═══ INPUT DATA

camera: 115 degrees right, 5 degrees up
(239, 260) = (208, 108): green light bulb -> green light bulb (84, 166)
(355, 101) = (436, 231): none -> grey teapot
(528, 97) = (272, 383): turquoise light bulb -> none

══════
═══ INPUT DATA

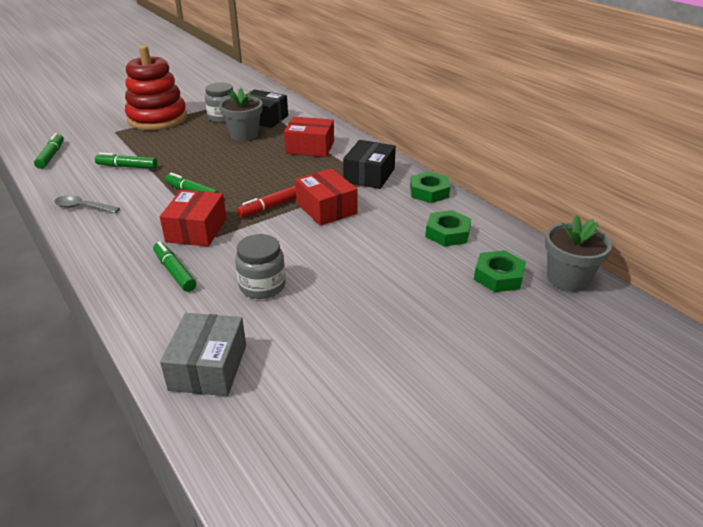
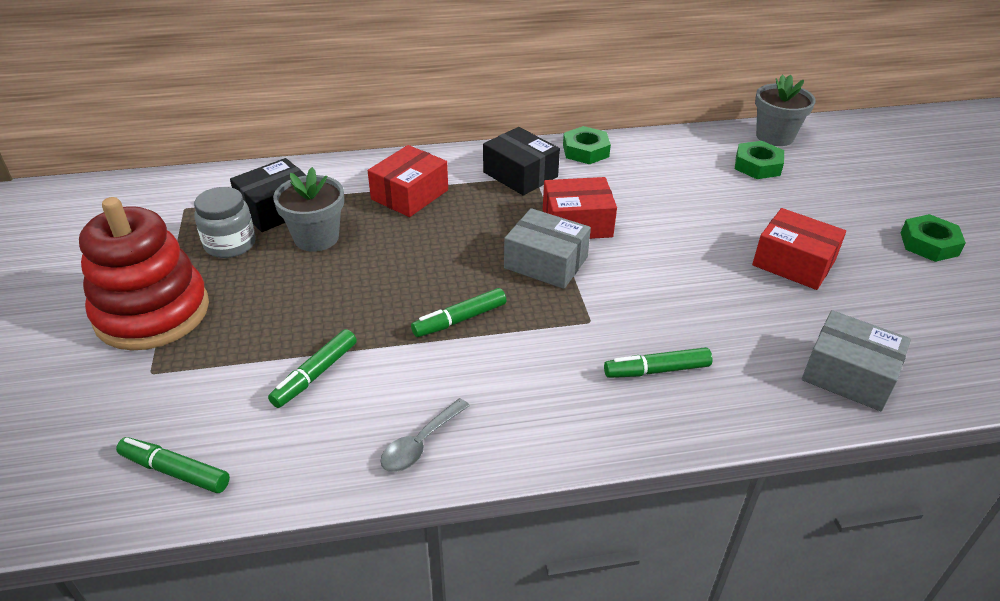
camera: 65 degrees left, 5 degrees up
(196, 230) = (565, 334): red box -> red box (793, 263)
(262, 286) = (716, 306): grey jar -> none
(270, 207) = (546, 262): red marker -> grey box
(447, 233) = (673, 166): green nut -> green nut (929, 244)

══════
═══ INPUT DATA

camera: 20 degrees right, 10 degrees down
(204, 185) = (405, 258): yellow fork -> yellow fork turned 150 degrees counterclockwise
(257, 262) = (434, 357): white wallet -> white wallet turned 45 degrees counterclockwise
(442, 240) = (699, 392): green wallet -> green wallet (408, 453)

══════

- _TASK REQUIREMENTS_: Print exactly the lines above from the one with "(257, 262) = (434, 357): white" to the one with "(442, 240) = (699, 392): green", including both.

- _EXERCISE RESPONSE_:
(257, 262) = (434, 357): white wallet -> white wallet turned 45 degrees counterclockwise
(442, 240) = (699, 392): green wallet -> green wallet (408, 453)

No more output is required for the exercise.